*Problem to solve*: Pictures must be dropped from the copy of the entries below; all else is returned exactly.

[Records from a data collection]
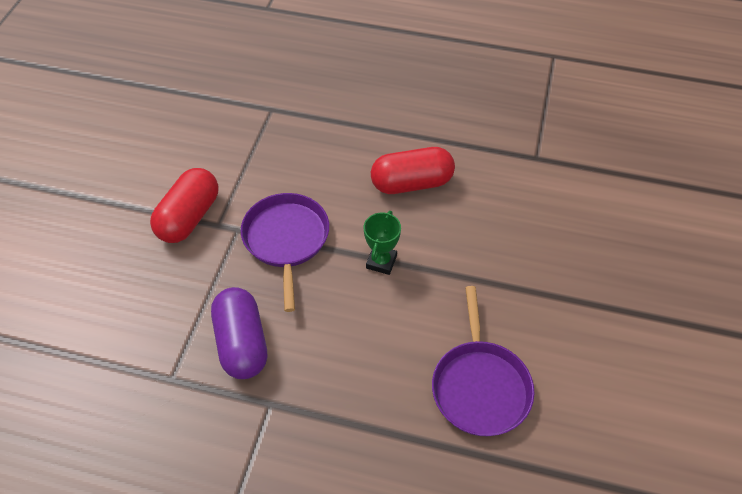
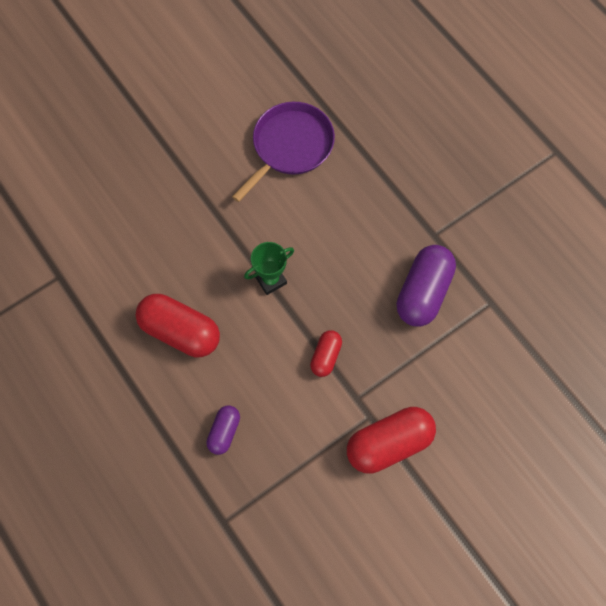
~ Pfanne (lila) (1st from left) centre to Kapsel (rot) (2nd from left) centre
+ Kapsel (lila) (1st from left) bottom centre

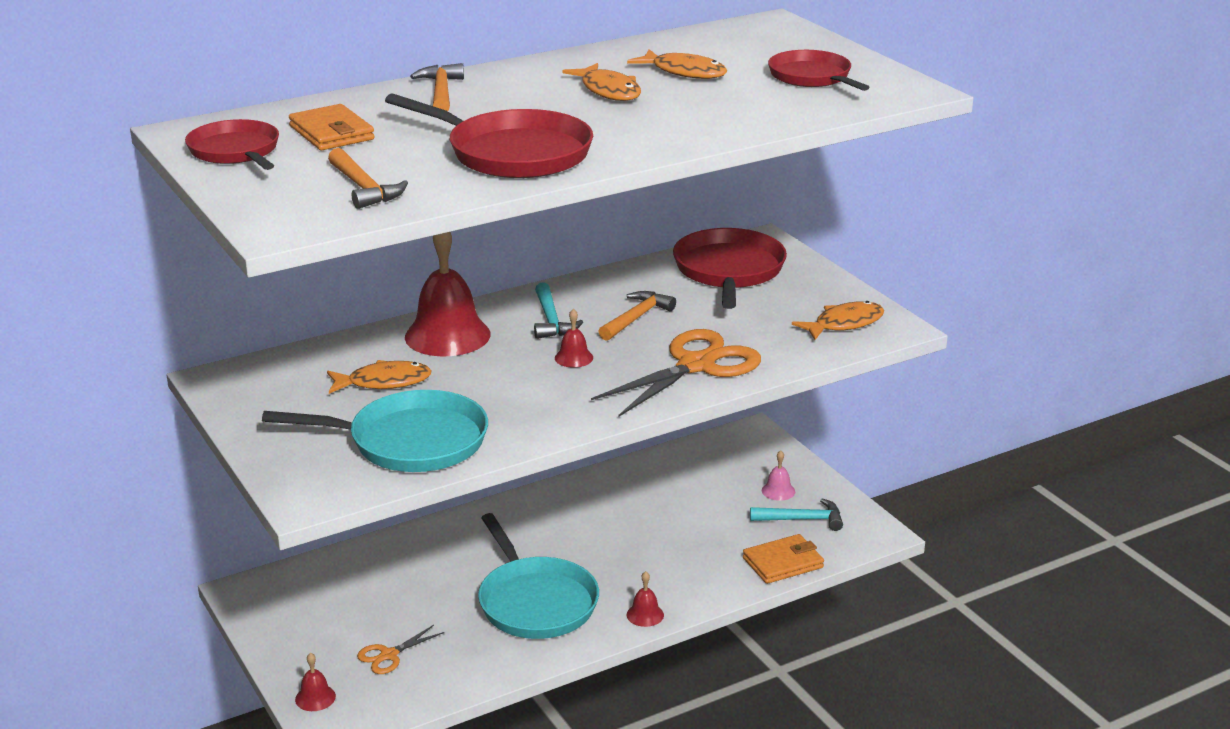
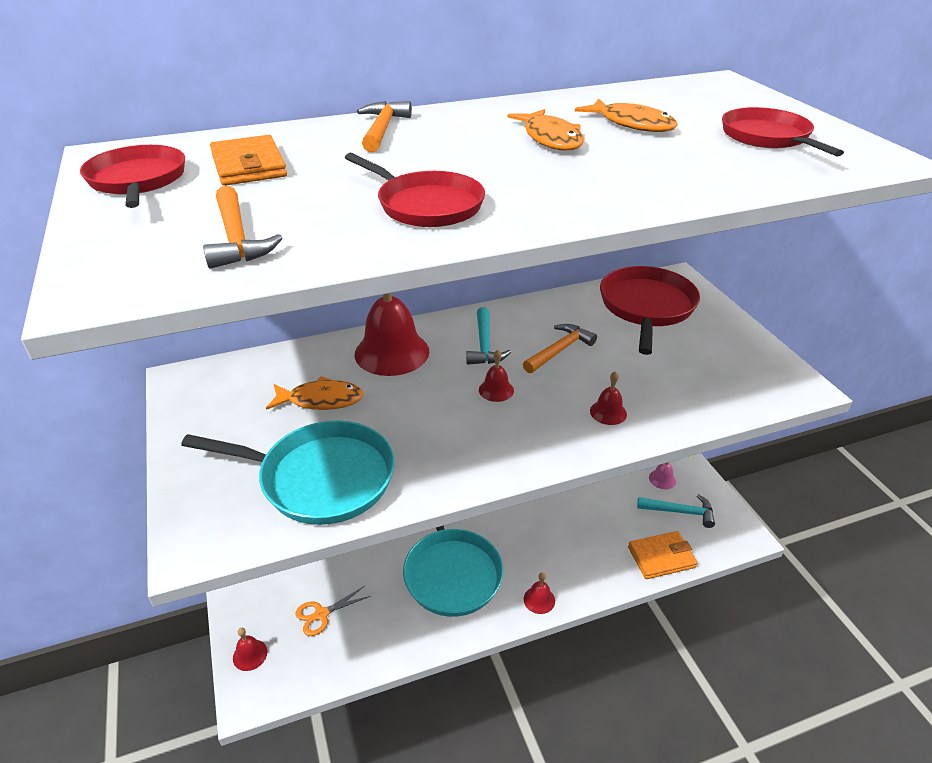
~ Pfanne (rot) (2nd from left) top centre = top centre x0.65
- Fisch (orange) (4th from left) middle right
~ Schere (orange) (2nd from left) centre to Glocke (rot) (5th from left) centre

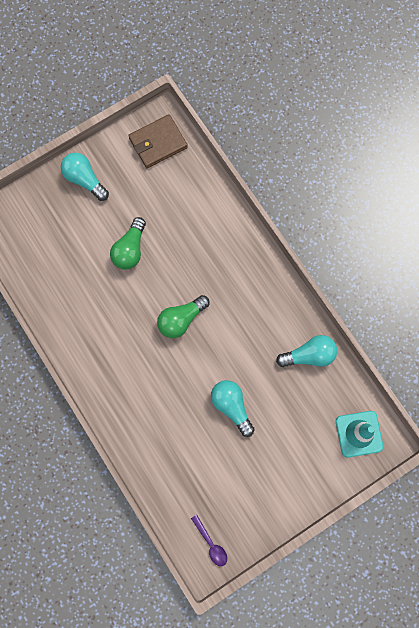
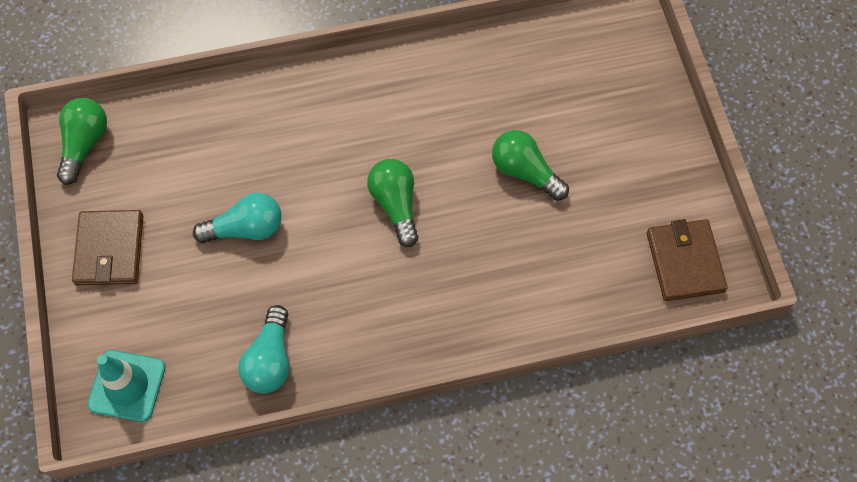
- Glühbirne (türkis) (1st from left) top left
~ Löffel (lila) bottom centre to Glühbirne (grün) (1st from left) top left
+ Geldbörse (braun) (1st from left) middle left

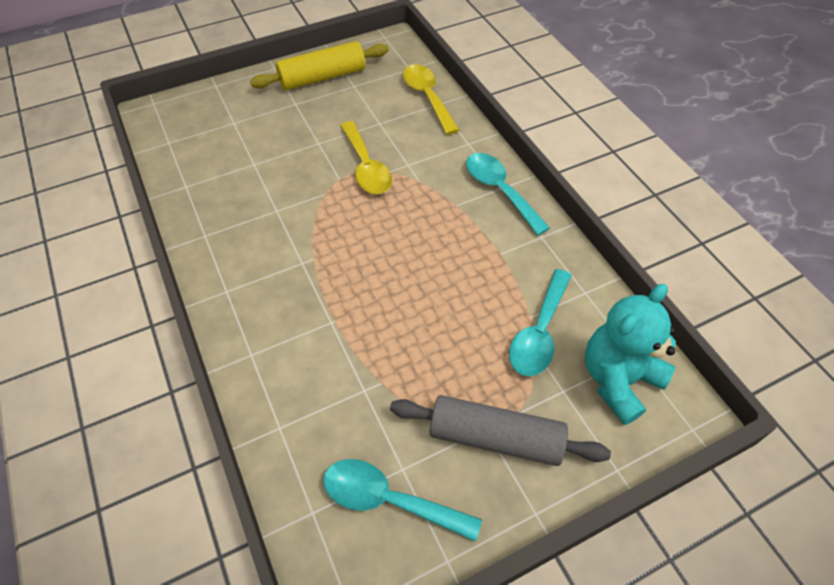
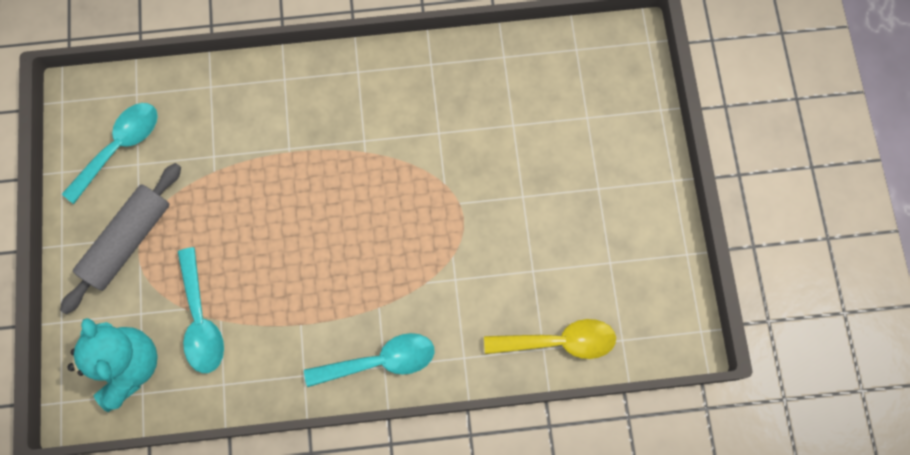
- Nudelholz (gelb) top centre
- Löffel (gelb) (1st from left) top centre
~ Löffel (türkis) (3rd from left in the first image) centre = bottom left 150 degrees counterclockwise

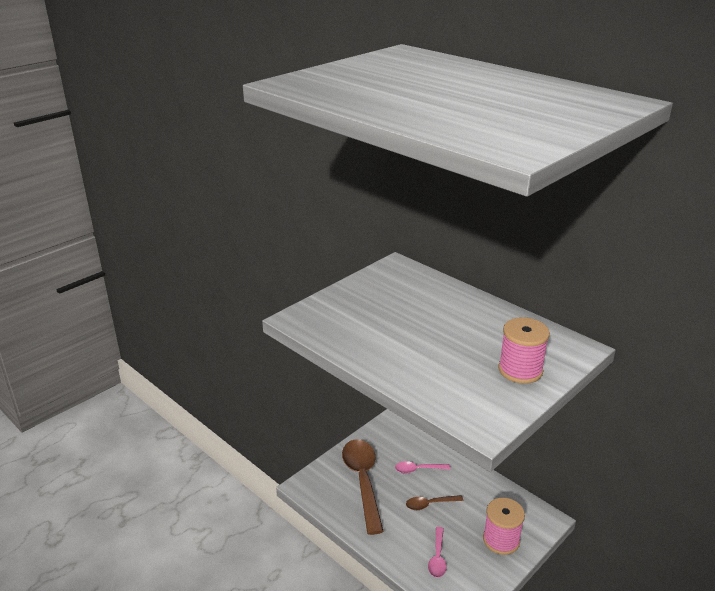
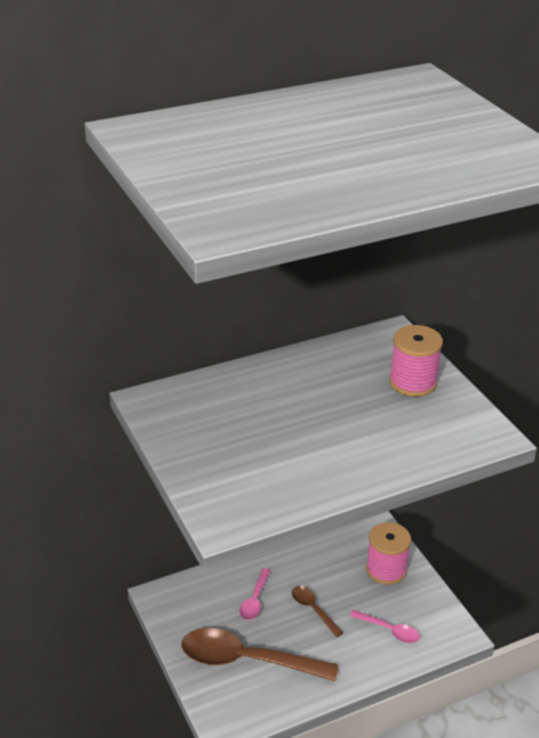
~ Löffel (braun) (2nd from left) bottom centre = bottom centre 135 degrees clockwise

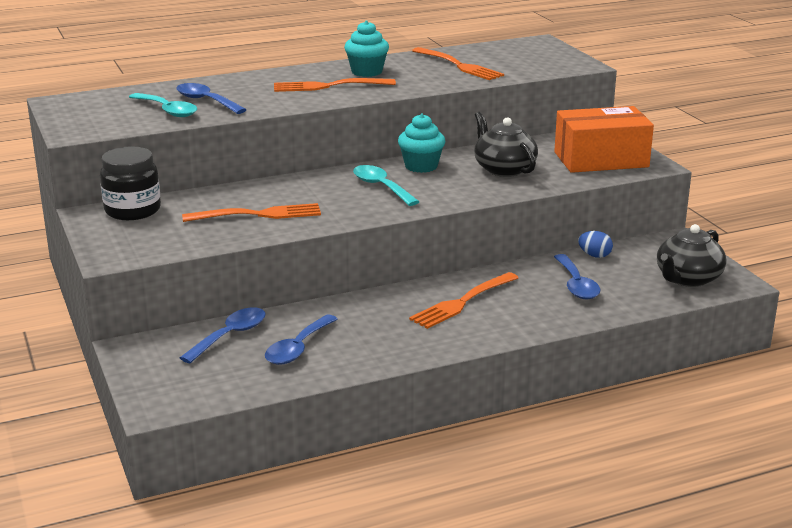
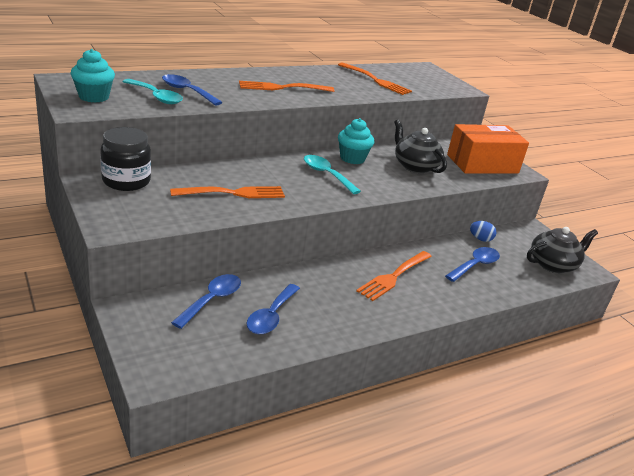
~ Muffin (türkis) (1st from left) top centre to top left
~ Teekanne (schwarz) (2nd from left) middle right = middle right 150 degrees counterclockwise
~ Löffel (blau) (4th from left) middle right = middle right 120 degrees counterclockwise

*Problem solution*:
~ Pfanne (lila) (1st from left) centre to Kapsel (rot) (2nd from left) centre
+ Kapsel (lila) (1st from left) bottom centre

~ Pfanne (rot) (2nd from left) top centre = top centre x0.65
- Fisch (orange) (4th from left) middle right
~ Schere (orange) (2nd from left) centre to Glocke (rot) (5th from left) centre

- Glühbirne (türkis) (1st from left) top left
~ Löffel (lila) bottom centre to Glühbirne (grün) (1st from left) top left
+ Geldbörse (braun) (1st from left) middle left

- Nudelholz (gelb) top centre
- Löffel (gelb) (1st from left) top centre
~ Löffel (türkis) (3rd from left in the first image) centre = bottom left 150 degrees counterclockwise

~ Löffel (braun) (2nd from left) bottom centre = bottom centre 135 degrees clockwise

~ Muffin (türkis) (1st from left) top centre to top left
~ Teekanne (schwarz) (2nd from left) middle right = middle right 150 degrees counterclockwise
~ Löffel (blau) (4th from left) middle right = middle right 120 degrees counterclockwise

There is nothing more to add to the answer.